What you are asked to do - Would you please reproduce all the entries word for word, minus the pictures?

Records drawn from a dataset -
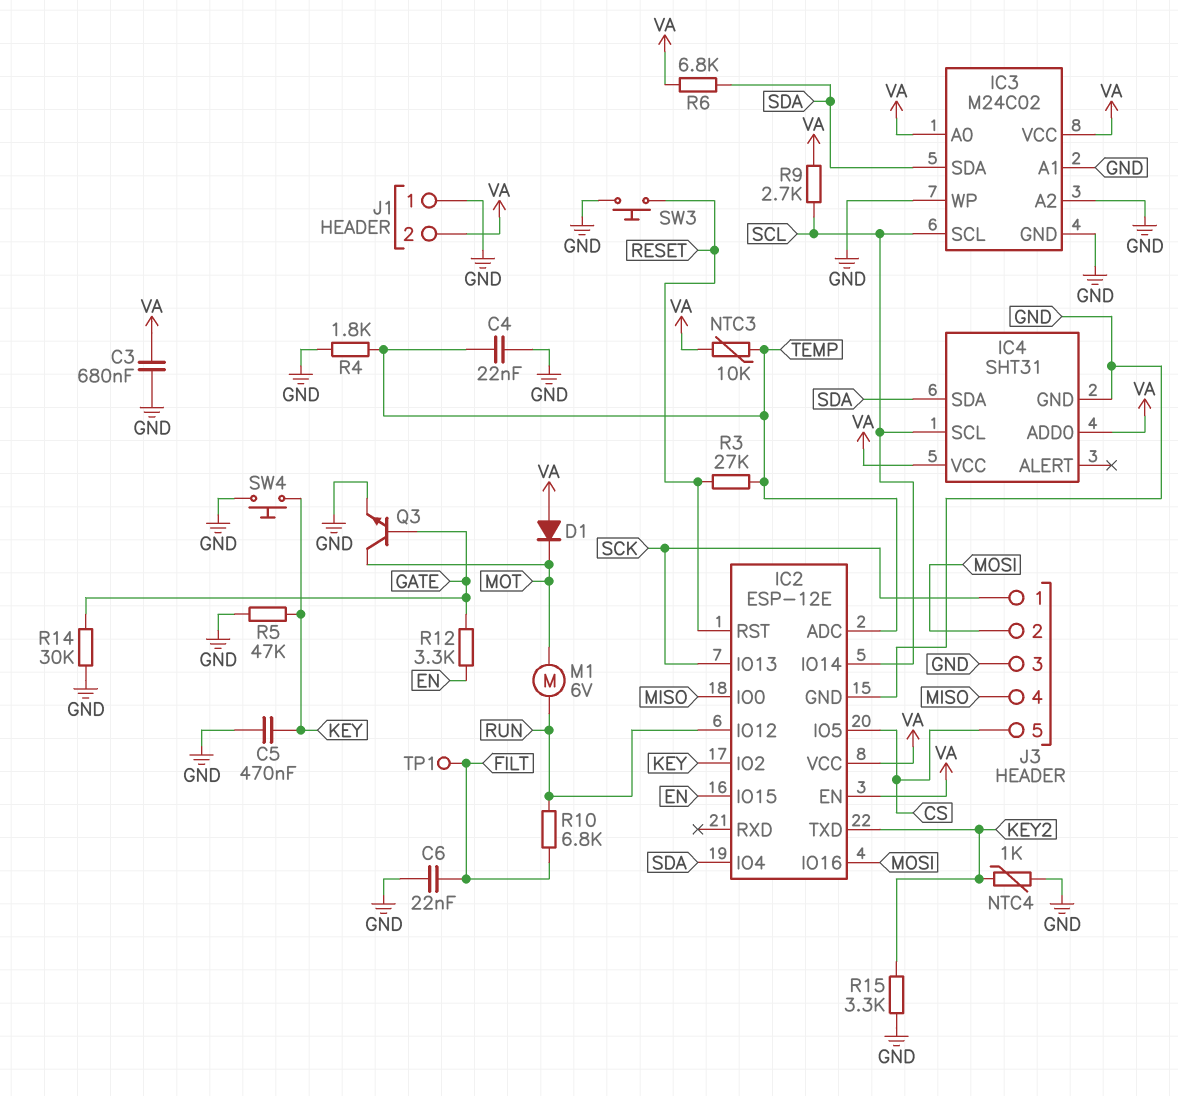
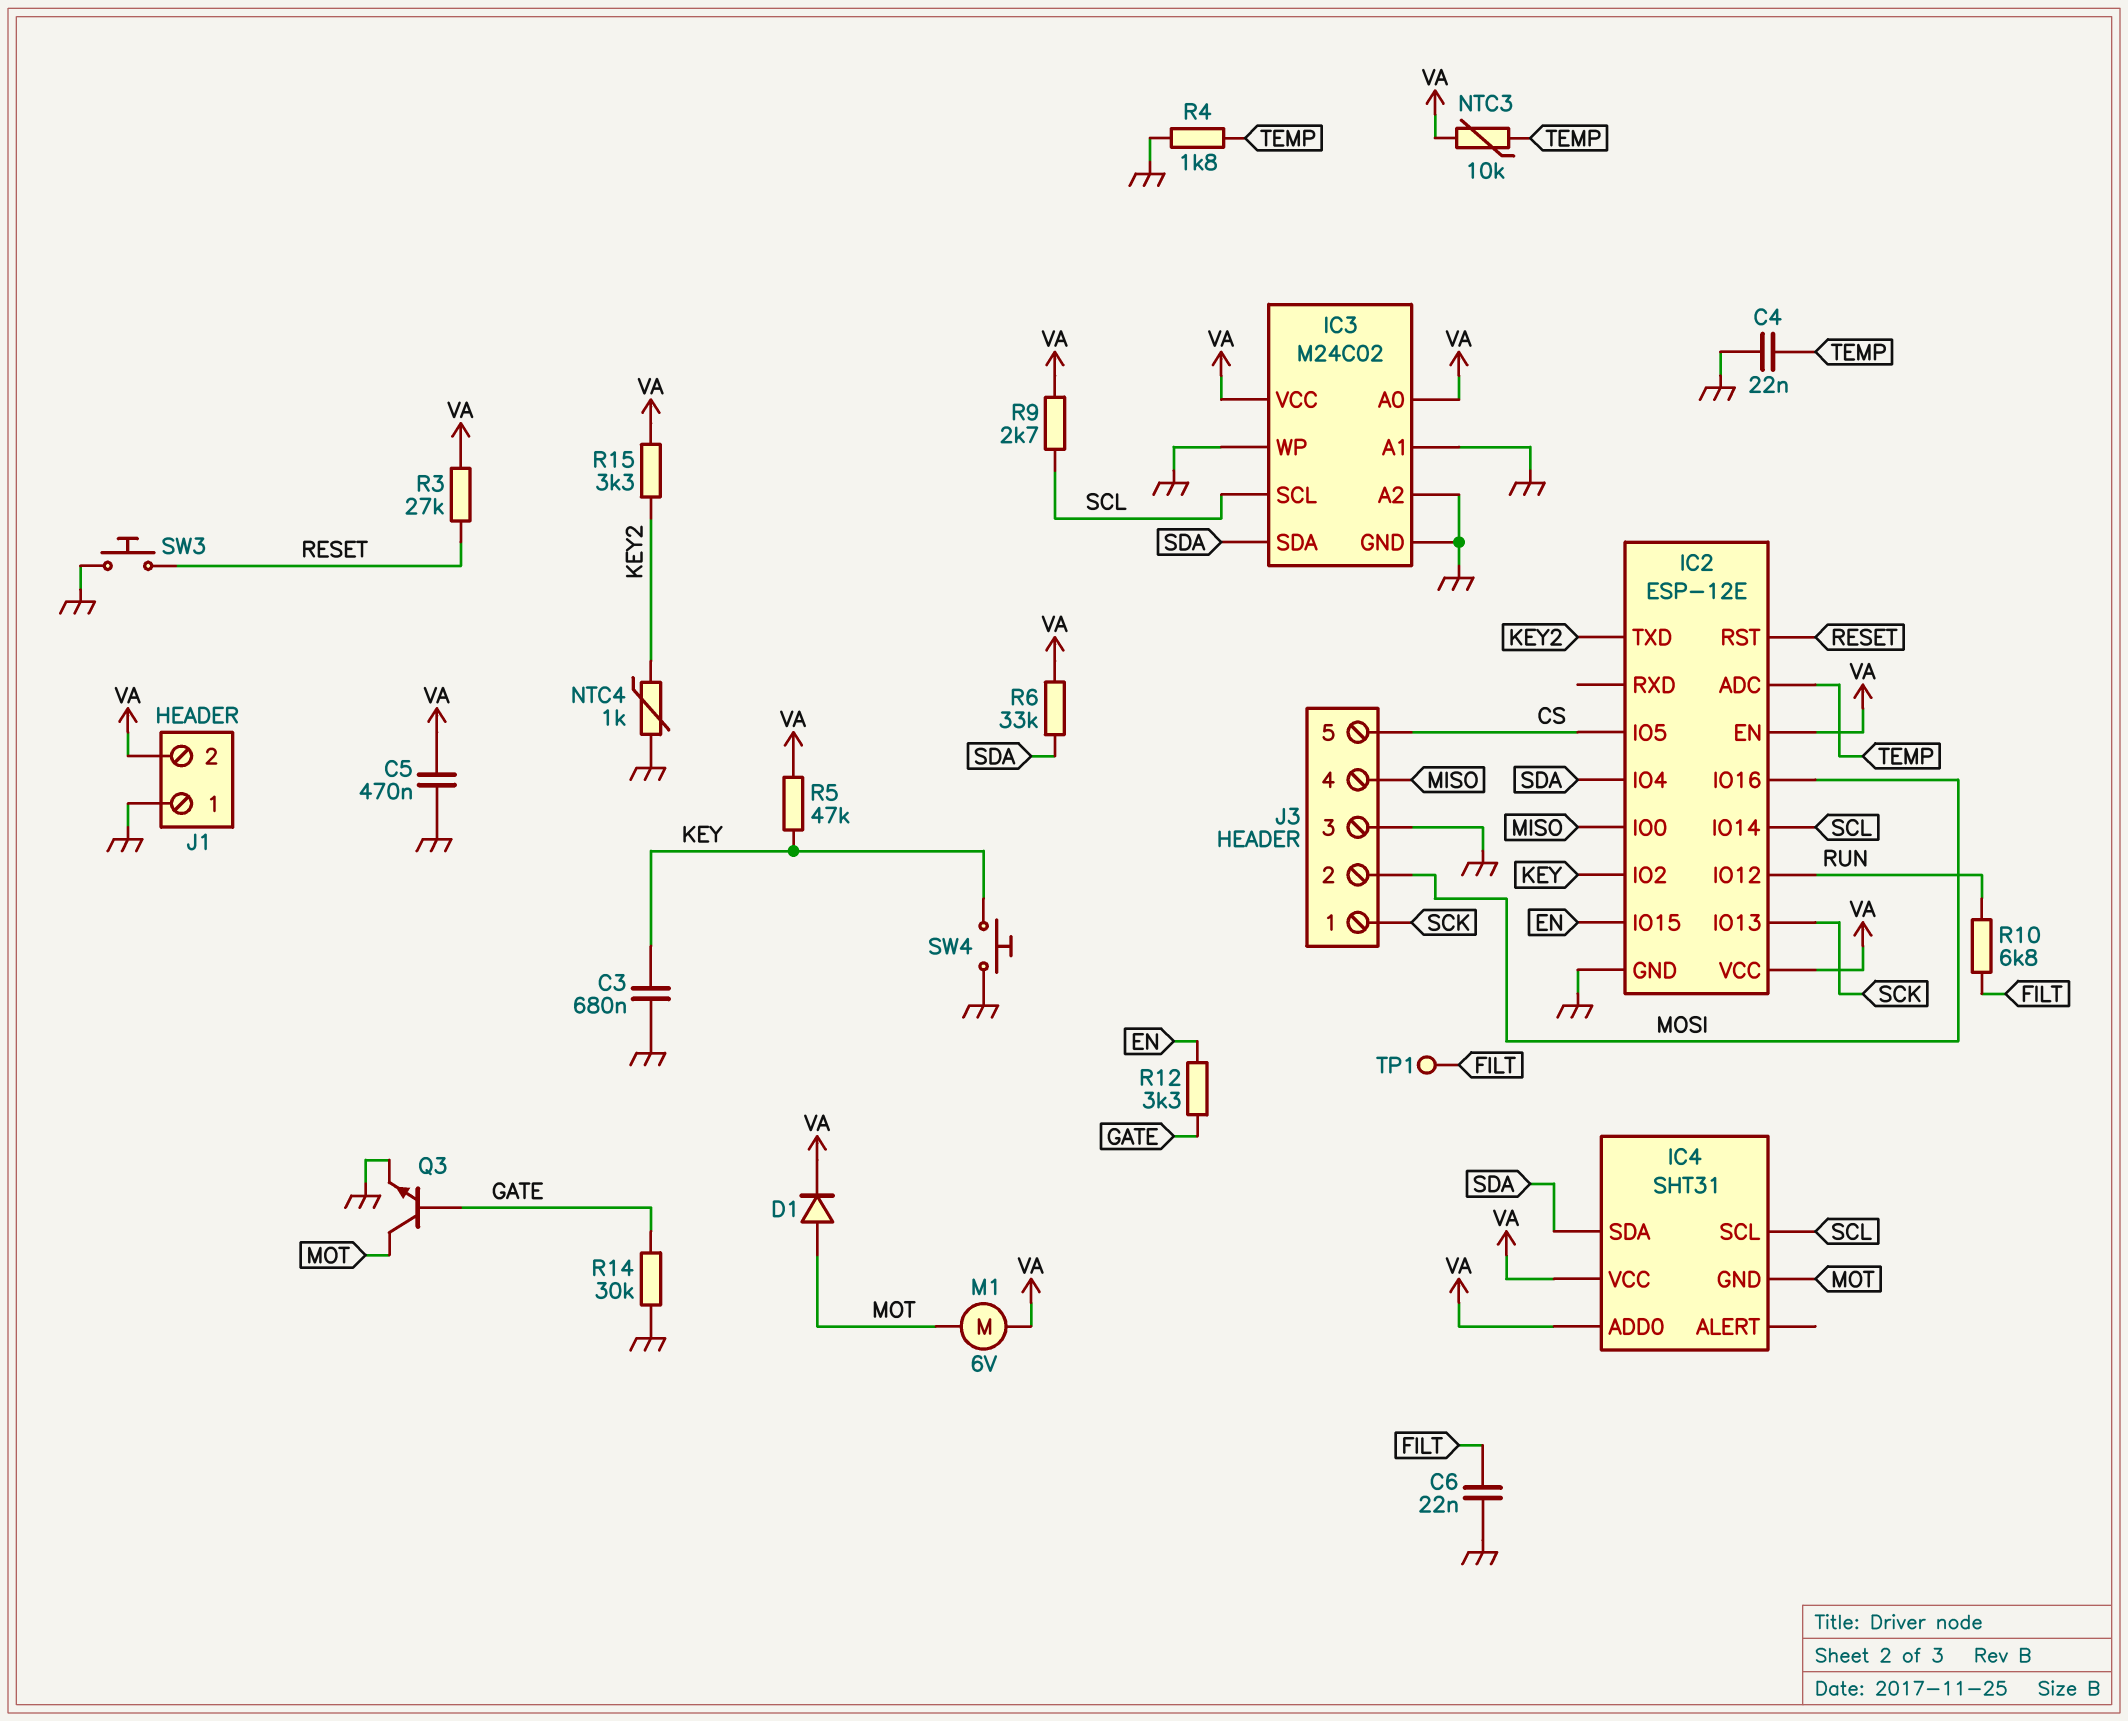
C3: 680nF (GND, VA) -> 680nF (GND, KEY)
C5: 470nF (GND, KEY) -> 470nF (GND, VA)
D1: diode (A VA, K MOT) -> diode (A MOT, K VA)
IC4 pin GND: GND -> MOT
M1: motor 6V (MOT, RUN) -> motor 6V (MOT, VA)
R3: 27k (RESET, TEMP) -> 27k (RESET, VA)
R5: 47k (GND, KEY) -> 47k (KEY, VA)
R6: 6.8k (SDA, VA) -> 33k (SDA, VA)
R15: 3.3k (GND, KEY2) -> 3.3k (KEY2, VA)

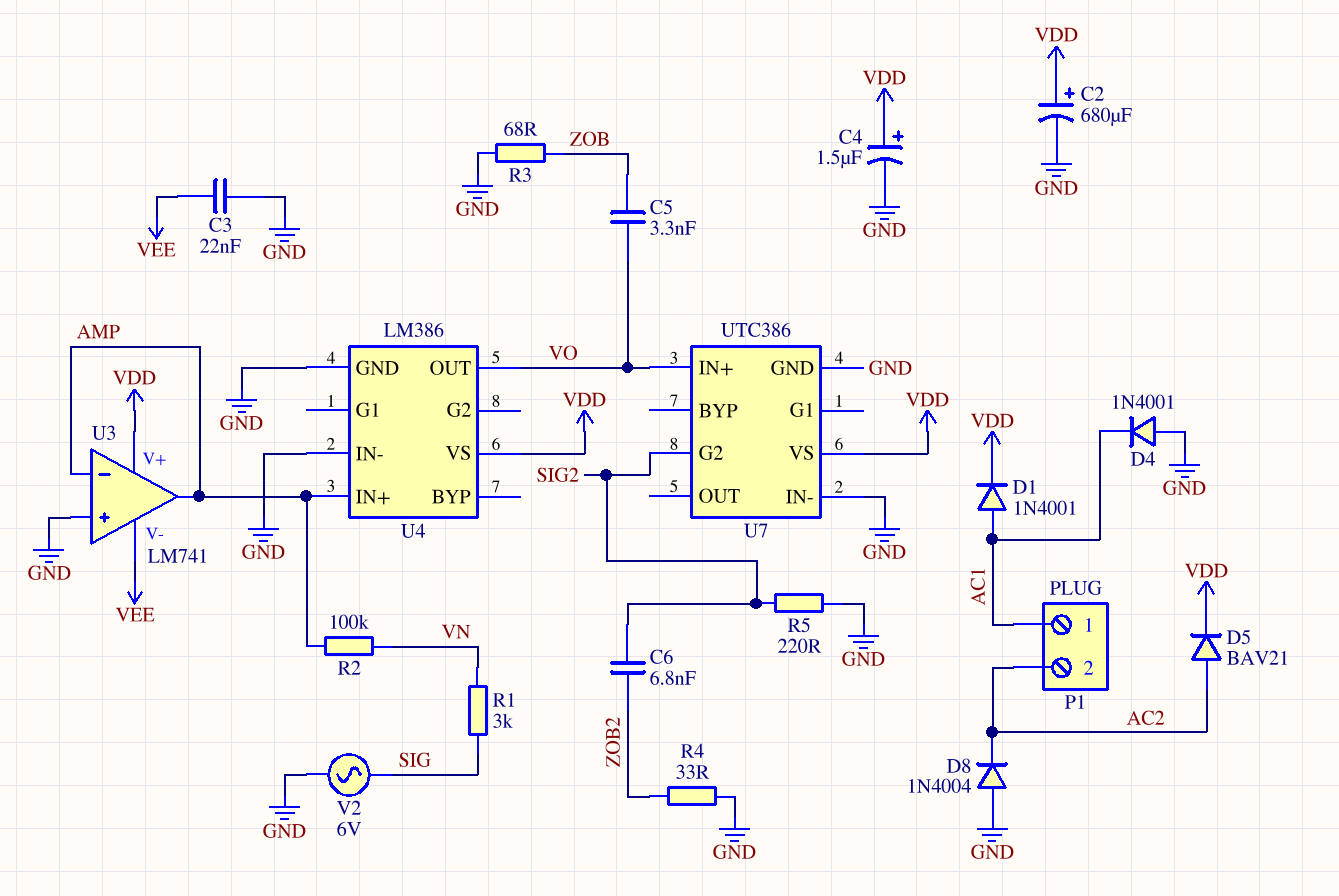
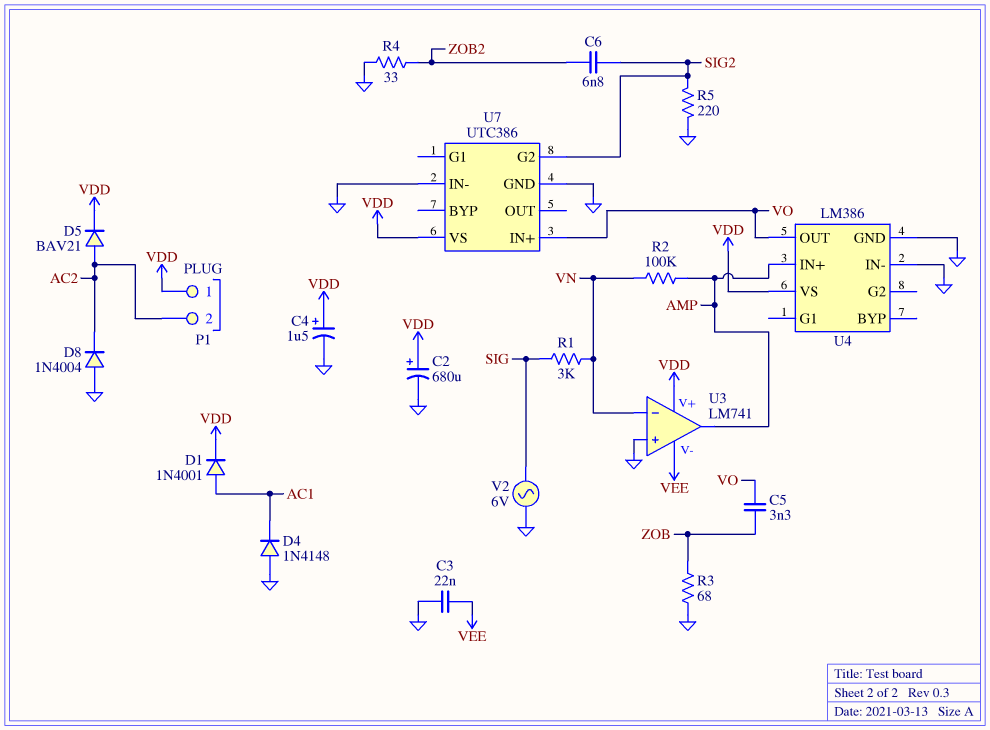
D4: diode 1N4001 (A GND, K AC1) -> diode 1N4148 (A GND, K AC1)
P1 pin 1: AC1 -> VDD
U3 pin in-: AMP -> VN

Task answer -
C3: 680nF (GND, VA) -> 680nF (GND, KEY)
C5: 470nF (GND, KEY) -> 470nF (GND, VA)
D1: diode (A VA, K MOT) -> diode (A MOT, K VA)
IC4 pin GND: GND -> MOT
M1: motor 6V (MOT, RUN) -> motor 6V (MOT, VA)
R3: 27k (RESET, TEMP) -> 27k (RESET, VA)
R5: 47k (GND, KEY) -> 47k (KEY, VA)
R6: 6.8k (SDA, VA) -> 33k (SDA, VA)
R15: 3.3k (GND, KEY2) -> 3.3k (KEY2, VA)

D4: diode 1N4001 (A GND, K AC1) -> diode 1N4148 (A GND, K AC1)
P1 pin 1: AC1 -> VDD
U3 pin in-: AMP -> VN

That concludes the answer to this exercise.